-- Saved entries --
+ + + +
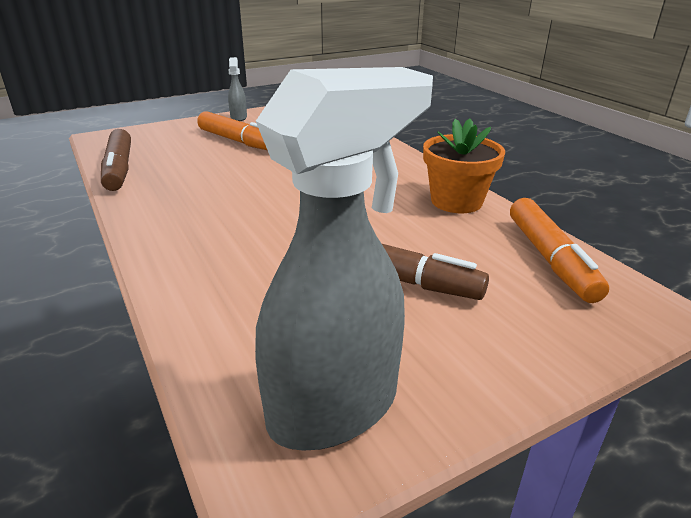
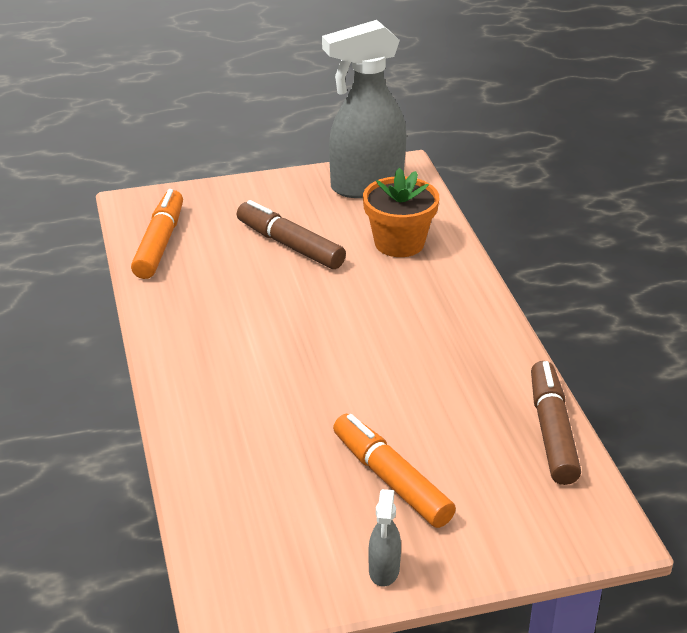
camera: 165 degrees left, 5 degrees up
(456, 201) = (178, 313): orange flower pot -> orange flower pot (399, 243)

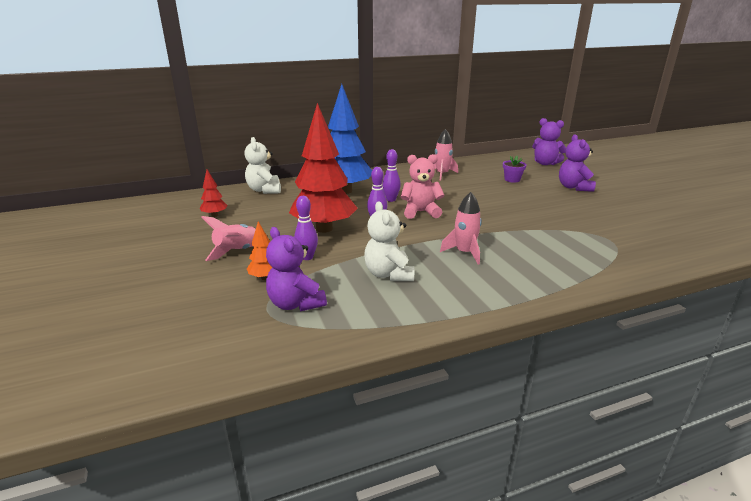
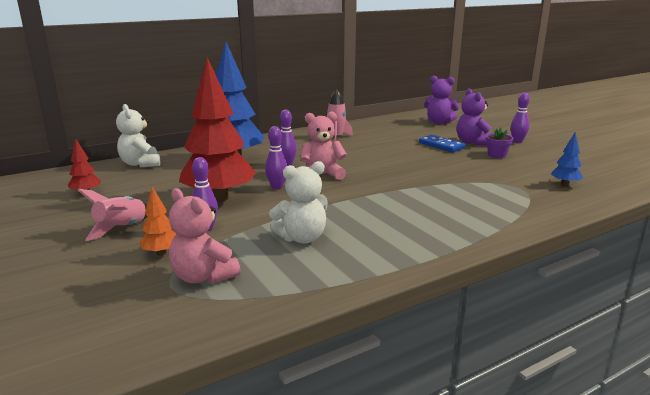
camera: 10 degrees left, 5 degrees down
(295, 304) = (203, 277): purple teddy bear -> pink teddy bear
(388, 274) = (302, 238): white teddy bear -> white teddy bear turned 90 degrees counterclockwise
(464, 253) = (378, 211): pink rocket -> none
(512, 179) = (409, 139): purple flower pot -> purple flower pot (496, 155)
(541, 189) = (441, 145): none -> blue domino
(620, 189) = (517, 142): none -> purple bowling pin
(658, 239) = (564, 184): none -> blue tree

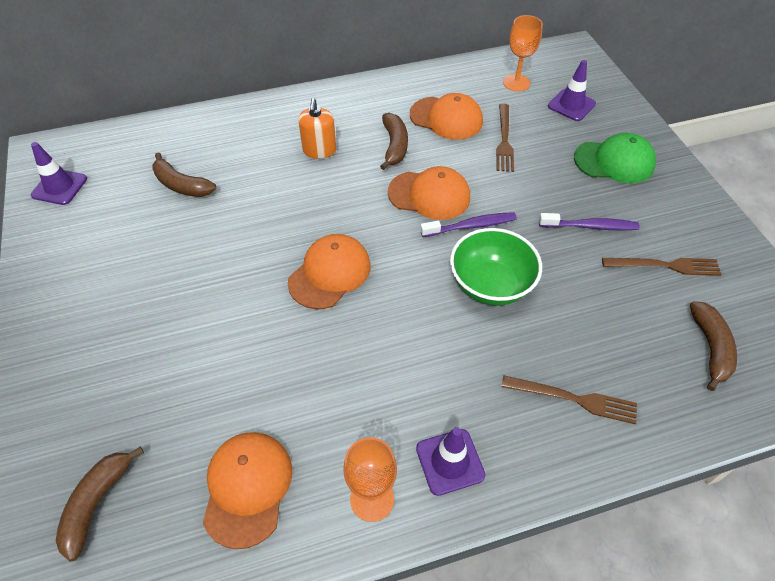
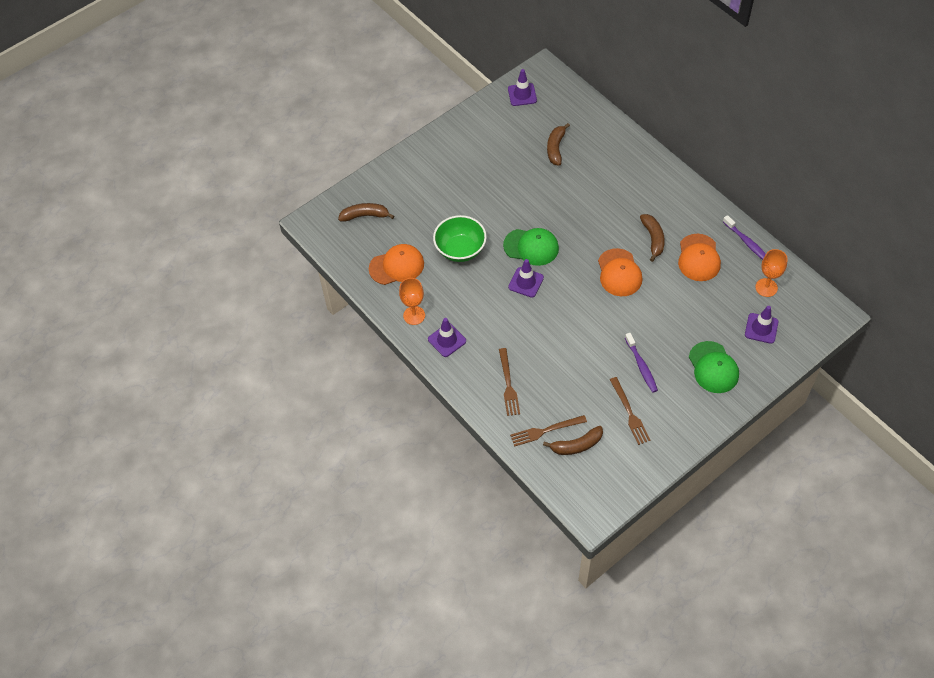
camera: 70 degrees right, 5 degrees up
(319, 150) = (624, 201): orange soap dispenser -> none
(330, 273) = (531, 247): orange cap -> green cap
(389, 303) = (526, 282): none -> purple traffic cone
(394, 146) = (653, 239): brown banana -> brown banana turned 75 degrees counterclockwise
(471, 226) = (605, 303): purple toothbrush -> purple toothbrush (747, 243)
(490, 285) = (564, 326): green bowl -> green bowl (460, 249)
(504, 140) = (696, 298): brown fork -> brown fork (545, 430)

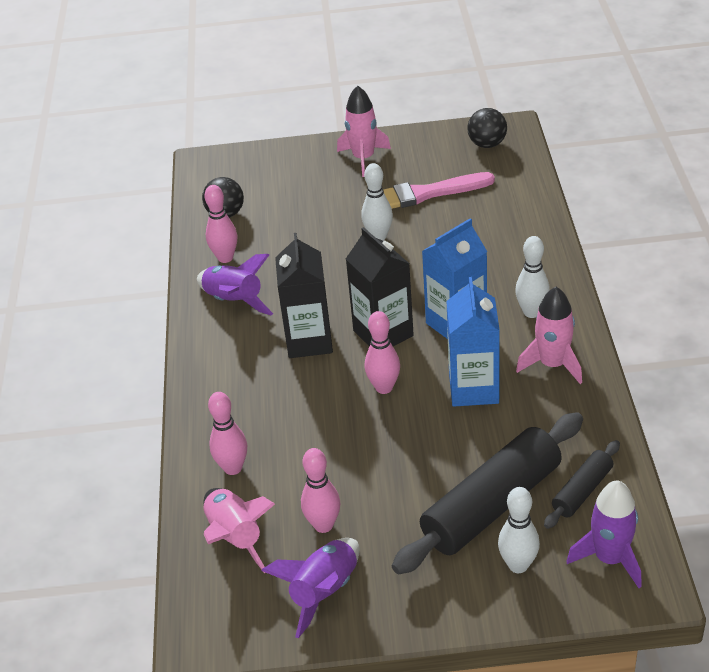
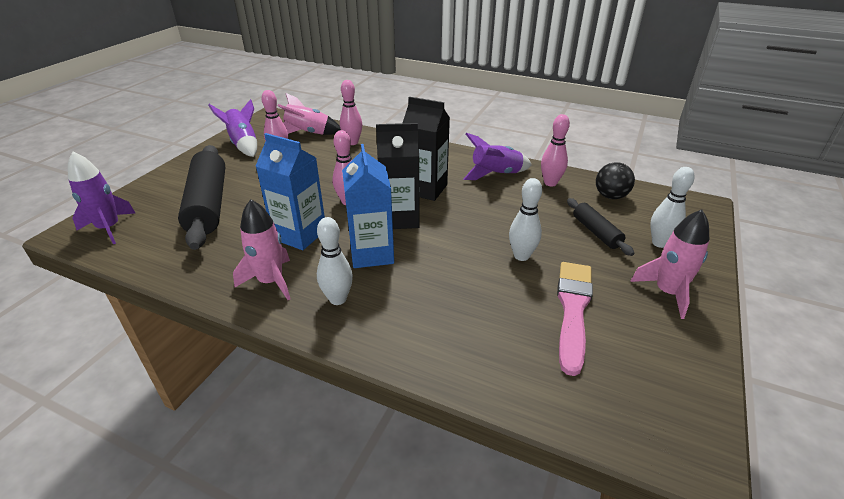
camera: 115 degrees right, 5 degrees down
(487, 144) = (657, 408): black ball -> none
(518, 565) = (162, 197): white bowling pin -> white bowling pin (659, 243)
(582, 491) = (160, 240): black rolling pin -> black rolling pin (596, 232)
+ + + +
-- Prompt --
Lines in the records above that carry the word "right" are to be located and copied.

-- Output for this exercise --
camera: 70 degrees right, 5 degrees up
camera: 115 degrees right, 5 degrees down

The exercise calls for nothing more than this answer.